Find the string "none" in the entries and copy each line that has it.
-------------------------
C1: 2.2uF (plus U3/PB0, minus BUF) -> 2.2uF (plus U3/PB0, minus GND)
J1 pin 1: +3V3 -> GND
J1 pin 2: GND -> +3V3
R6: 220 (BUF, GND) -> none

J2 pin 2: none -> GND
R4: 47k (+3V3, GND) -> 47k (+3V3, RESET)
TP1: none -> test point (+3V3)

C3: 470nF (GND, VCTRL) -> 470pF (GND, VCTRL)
-------------------------
## The completed task
R6: 220 (BUF, GND) -> none
J2 pin 2: none -> GND
TP1: none -> test point (+3V3)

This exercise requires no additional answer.